:: The data ::
══════
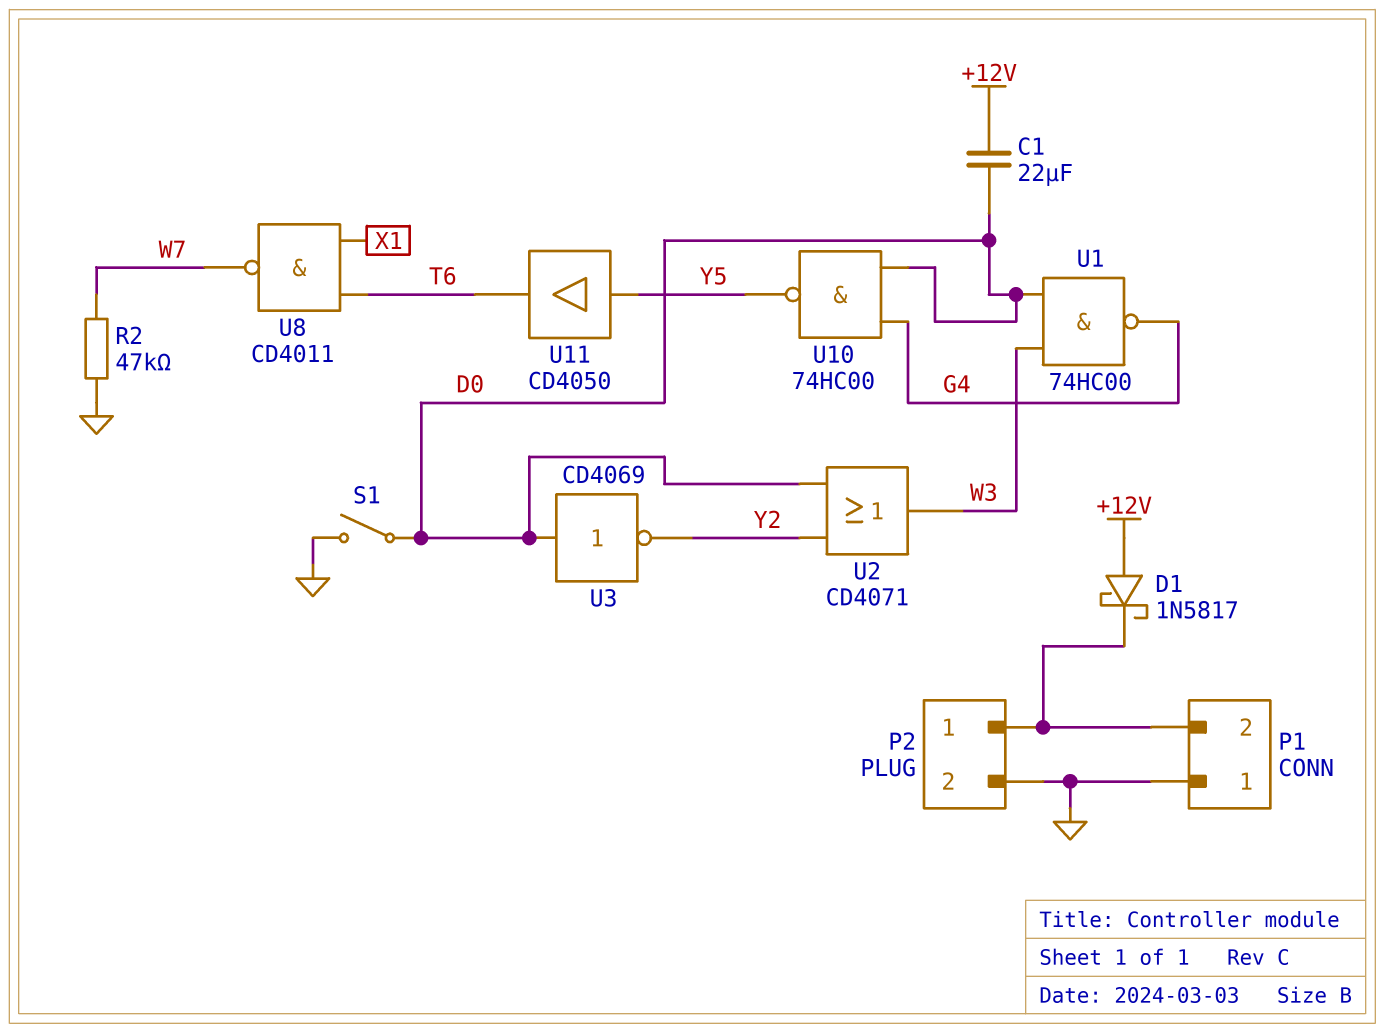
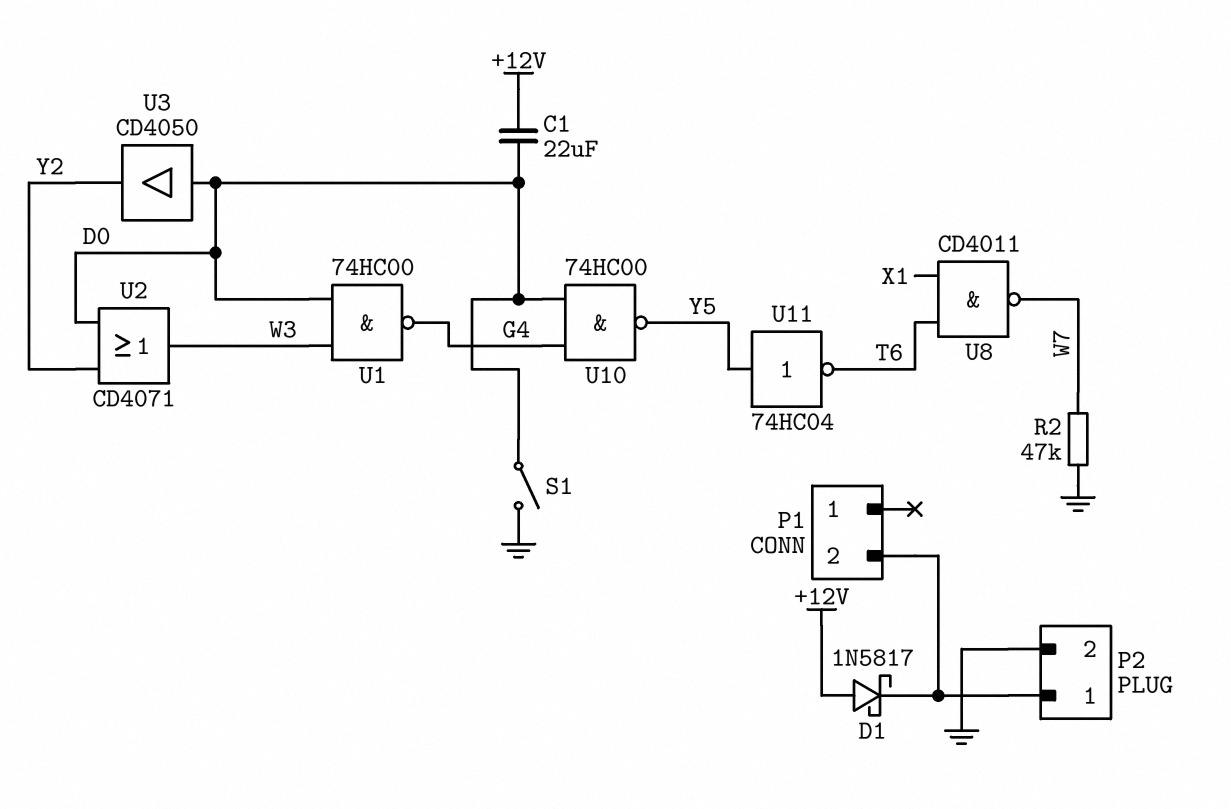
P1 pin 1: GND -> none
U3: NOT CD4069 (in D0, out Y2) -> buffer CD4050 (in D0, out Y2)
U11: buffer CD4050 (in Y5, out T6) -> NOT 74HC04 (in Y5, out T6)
══════
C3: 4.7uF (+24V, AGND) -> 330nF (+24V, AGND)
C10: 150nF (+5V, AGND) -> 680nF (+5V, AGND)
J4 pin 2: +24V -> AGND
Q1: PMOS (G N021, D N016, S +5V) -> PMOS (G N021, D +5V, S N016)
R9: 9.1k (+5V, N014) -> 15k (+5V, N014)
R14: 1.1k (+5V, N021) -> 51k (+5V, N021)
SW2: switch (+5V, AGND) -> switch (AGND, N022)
══════
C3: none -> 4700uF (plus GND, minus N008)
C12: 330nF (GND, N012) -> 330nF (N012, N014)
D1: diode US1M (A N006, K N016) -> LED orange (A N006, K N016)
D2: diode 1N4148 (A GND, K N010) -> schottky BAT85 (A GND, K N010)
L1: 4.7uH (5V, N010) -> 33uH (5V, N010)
══════
:: What you need to do ::
Looking back over the data above, restate word for word the lines that begin at the line with "P1 pin 1: GND -> none" and end at the line with "U11: buffer CD4050", inclusive.

:: Answer area ::
P1 pin 1: GND -> none
U3: NOT CD4069 (in D0, out Y2) -> buffer CD4050 (in D0, out Y2)
U11: buffer CD4050 (in Y5, out T6) -> NOT 74HC04 (in Y5, out T6)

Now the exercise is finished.